→ **Problem details**: Return, exactly as written, every line from the first line of the data below through the line that contains "(663, 244) = (578, 216): pink phone -> none".

-------- Input for this task --------

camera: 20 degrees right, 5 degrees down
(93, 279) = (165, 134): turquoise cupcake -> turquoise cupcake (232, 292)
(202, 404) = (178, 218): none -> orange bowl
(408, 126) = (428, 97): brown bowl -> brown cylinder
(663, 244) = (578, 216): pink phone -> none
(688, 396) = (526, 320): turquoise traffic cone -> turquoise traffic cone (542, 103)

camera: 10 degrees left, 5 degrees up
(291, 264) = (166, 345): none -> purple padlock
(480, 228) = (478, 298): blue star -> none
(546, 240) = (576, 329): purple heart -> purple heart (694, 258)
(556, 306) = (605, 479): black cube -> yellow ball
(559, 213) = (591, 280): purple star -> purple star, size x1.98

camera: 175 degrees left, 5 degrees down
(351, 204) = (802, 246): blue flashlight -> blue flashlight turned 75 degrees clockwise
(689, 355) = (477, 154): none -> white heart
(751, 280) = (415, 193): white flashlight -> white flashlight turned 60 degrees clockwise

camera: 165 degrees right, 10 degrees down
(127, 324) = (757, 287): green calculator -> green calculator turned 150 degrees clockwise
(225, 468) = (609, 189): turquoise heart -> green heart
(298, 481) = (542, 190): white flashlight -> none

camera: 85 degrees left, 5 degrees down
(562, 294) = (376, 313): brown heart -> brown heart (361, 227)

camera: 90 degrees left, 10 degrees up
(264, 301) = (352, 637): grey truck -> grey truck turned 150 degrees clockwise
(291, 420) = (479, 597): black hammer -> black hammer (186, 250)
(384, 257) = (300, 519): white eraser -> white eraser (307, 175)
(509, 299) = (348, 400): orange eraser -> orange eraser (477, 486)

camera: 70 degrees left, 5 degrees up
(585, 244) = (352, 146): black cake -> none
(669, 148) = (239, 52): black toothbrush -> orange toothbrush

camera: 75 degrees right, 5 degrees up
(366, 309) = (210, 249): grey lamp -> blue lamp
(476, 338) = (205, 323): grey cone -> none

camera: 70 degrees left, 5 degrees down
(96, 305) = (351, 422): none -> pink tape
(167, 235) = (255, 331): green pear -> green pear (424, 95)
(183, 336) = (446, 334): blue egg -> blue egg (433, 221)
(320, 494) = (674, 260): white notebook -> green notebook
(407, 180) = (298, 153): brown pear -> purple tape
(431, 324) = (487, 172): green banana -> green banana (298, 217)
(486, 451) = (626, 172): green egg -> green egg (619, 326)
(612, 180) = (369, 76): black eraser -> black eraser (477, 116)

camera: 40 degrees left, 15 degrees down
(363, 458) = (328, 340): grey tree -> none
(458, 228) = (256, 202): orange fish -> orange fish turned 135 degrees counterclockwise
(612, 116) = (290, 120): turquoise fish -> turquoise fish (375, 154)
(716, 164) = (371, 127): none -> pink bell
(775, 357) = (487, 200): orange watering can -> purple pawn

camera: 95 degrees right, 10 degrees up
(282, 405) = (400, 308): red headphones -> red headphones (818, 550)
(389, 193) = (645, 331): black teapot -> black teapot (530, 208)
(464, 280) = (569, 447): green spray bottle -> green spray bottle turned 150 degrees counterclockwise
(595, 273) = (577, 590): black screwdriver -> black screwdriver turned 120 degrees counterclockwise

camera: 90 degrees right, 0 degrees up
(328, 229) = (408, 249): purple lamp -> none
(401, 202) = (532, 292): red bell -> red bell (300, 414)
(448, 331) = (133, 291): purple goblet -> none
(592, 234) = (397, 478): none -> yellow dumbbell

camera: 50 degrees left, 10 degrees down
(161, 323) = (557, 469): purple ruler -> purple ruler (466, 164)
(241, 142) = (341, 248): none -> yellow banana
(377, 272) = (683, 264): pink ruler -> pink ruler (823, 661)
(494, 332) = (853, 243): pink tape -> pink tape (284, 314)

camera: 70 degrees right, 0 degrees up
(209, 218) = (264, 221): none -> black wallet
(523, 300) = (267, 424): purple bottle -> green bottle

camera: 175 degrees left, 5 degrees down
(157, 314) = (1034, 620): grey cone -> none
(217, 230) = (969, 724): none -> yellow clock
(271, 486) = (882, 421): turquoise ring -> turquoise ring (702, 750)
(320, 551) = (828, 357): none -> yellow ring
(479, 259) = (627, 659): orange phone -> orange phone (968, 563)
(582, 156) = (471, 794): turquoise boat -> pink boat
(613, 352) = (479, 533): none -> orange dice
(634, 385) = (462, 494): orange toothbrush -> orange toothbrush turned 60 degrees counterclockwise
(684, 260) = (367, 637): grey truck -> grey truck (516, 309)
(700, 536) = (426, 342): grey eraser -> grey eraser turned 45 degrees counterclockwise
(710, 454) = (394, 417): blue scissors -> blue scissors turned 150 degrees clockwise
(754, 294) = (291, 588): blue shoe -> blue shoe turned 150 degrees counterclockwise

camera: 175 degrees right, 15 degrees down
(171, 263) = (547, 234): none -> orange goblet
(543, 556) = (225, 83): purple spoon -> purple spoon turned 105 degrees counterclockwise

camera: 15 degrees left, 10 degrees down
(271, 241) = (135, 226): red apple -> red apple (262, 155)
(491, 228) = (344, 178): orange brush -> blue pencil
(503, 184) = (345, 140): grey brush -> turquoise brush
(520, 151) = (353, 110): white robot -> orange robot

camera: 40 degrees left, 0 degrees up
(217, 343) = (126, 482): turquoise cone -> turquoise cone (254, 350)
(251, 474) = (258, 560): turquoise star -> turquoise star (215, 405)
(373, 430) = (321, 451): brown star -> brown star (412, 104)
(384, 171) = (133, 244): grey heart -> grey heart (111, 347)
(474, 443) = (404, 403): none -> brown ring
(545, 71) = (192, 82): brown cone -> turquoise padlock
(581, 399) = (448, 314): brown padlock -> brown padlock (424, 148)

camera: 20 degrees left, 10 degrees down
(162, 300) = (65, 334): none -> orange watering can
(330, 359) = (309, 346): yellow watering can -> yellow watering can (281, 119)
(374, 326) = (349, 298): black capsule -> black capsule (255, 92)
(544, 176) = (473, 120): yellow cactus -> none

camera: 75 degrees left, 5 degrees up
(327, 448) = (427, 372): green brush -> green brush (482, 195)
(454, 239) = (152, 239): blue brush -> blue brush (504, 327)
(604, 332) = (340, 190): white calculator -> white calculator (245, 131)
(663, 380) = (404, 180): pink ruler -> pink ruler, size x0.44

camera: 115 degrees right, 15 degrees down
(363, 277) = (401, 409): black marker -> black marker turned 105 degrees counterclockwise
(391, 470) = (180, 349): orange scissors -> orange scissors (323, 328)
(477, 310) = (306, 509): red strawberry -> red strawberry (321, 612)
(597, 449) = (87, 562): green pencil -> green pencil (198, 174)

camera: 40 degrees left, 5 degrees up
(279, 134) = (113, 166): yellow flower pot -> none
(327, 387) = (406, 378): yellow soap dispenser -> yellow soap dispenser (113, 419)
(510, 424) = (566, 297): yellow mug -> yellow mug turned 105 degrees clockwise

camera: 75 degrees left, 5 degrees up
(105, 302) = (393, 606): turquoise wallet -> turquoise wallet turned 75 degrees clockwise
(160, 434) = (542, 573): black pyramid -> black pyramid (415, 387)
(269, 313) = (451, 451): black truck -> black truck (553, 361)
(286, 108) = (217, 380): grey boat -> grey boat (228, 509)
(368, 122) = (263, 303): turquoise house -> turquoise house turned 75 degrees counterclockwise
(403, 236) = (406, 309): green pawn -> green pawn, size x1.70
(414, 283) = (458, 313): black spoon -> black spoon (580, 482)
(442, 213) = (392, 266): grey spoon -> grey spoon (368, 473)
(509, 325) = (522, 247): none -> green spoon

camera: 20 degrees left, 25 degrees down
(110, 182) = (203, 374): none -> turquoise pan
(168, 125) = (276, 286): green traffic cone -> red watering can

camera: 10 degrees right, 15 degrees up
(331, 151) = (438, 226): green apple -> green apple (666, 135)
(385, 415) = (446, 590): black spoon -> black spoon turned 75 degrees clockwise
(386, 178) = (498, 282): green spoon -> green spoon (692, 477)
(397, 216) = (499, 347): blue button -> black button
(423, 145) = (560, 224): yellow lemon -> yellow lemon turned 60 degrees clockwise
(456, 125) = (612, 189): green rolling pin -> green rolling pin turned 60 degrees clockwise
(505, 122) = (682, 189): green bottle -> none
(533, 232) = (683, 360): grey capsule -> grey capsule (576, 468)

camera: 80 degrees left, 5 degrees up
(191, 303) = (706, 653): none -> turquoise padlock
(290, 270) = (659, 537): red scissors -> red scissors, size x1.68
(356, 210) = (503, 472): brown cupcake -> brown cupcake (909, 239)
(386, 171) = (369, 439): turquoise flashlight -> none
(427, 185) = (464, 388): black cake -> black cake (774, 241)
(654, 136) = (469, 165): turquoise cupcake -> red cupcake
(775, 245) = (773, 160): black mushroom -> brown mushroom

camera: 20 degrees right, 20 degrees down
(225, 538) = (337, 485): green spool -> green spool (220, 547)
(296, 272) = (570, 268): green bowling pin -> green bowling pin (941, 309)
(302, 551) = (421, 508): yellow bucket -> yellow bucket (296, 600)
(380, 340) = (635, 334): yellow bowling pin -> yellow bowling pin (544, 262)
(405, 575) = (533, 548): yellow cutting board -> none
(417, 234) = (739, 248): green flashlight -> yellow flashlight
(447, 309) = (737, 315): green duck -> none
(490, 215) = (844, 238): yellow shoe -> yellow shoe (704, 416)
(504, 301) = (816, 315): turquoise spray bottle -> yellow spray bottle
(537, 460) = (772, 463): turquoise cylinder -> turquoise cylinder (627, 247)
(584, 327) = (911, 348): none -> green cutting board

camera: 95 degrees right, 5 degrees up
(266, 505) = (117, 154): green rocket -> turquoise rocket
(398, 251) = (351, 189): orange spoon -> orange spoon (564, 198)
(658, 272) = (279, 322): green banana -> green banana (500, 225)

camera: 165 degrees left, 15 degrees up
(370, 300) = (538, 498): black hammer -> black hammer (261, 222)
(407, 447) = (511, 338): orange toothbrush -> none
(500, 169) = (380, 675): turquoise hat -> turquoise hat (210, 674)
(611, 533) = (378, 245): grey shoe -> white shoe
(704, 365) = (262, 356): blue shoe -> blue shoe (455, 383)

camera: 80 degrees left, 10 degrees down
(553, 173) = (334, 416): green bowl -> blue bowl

--------

→ **Response to this task**:
camera: 20 degrees right, 5 degrees down
(93, 279) = (165, 134): turquoise cupcake -> turquoise cupcake (232, 292)
(202, 404) = (178, 218): none -> orange bowl
(408, 126) = (428, 97): brown bowl -> brown cylinder
(663, 244) = (578, 216): pink phone -> none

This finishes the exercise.